━━━━━ Source material ━━━━━

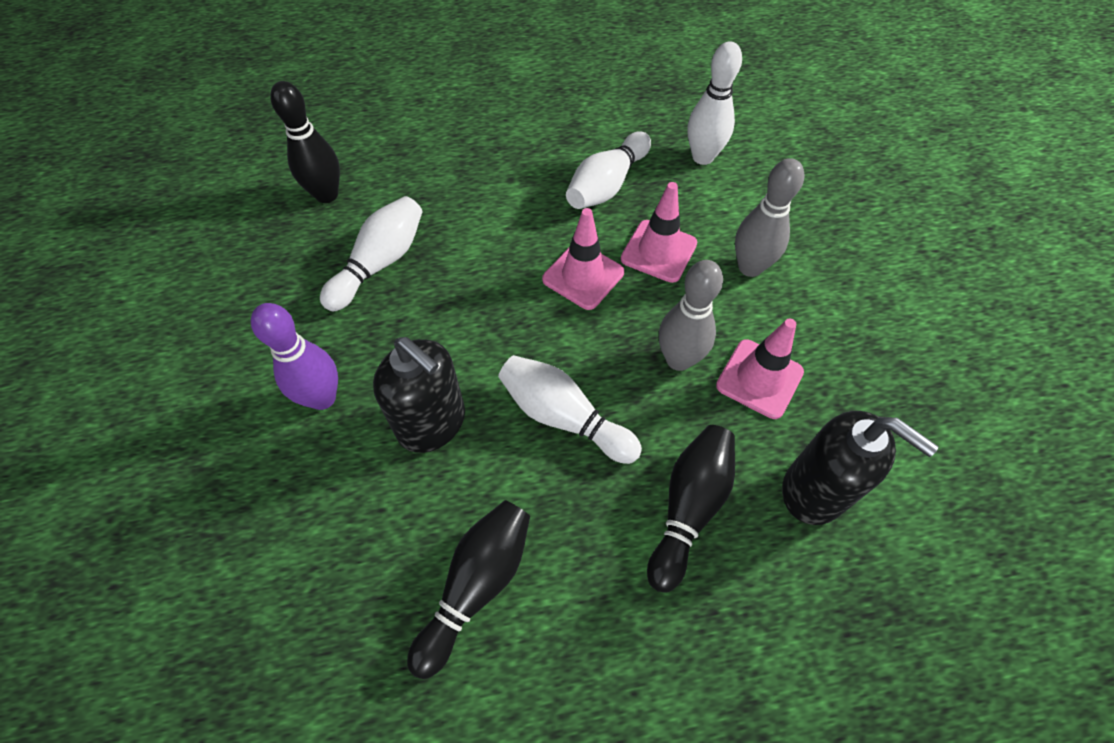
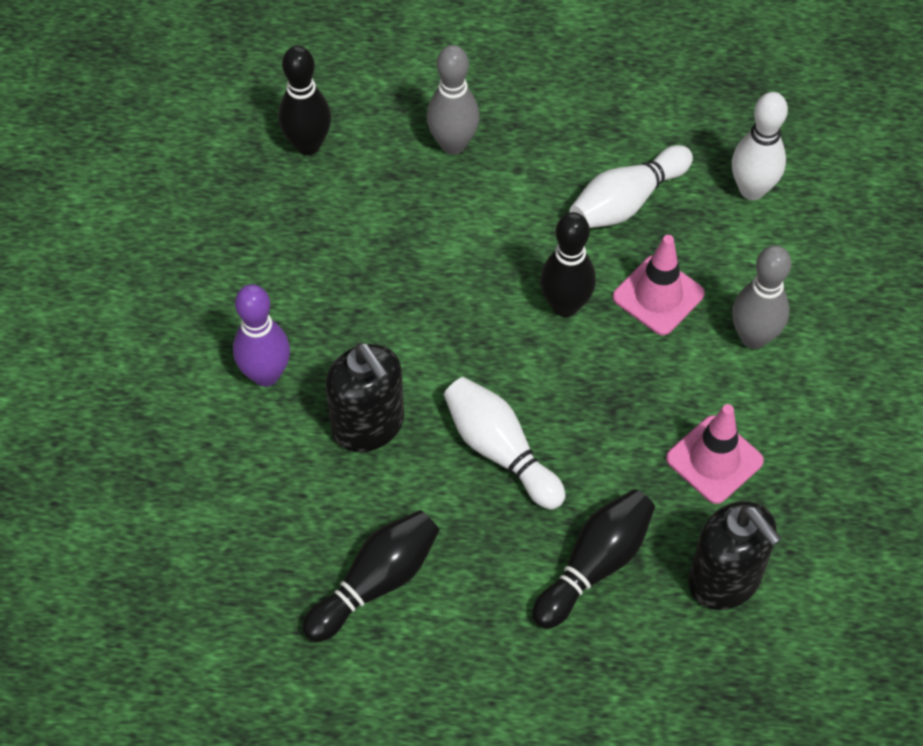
camera: 15 degrees right, 0 degrees up
(380, 263) = (350, 241): white bowling pin -> none
(583, 276) = (565, 305): pink traffic cone -> black bowling pin
(678, 359) = (637, 420): grey bowling pin -> grey bowling pin (453, 144)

━━━━━

=== Exercise ===
Any picture in the data is to be skipped, while each line is returned exactly as written.

=== Answer to this problem ===
camera: 15 degrees right, 0 degrees up
(380, 263) = (350, 241): white bowling pin -> none
(583, 276) = (565, 305): pink traffic cone -> black bowling pin
(678, 359) = (637, 420): grey bowling pin -> grey bowling pin (453, 144)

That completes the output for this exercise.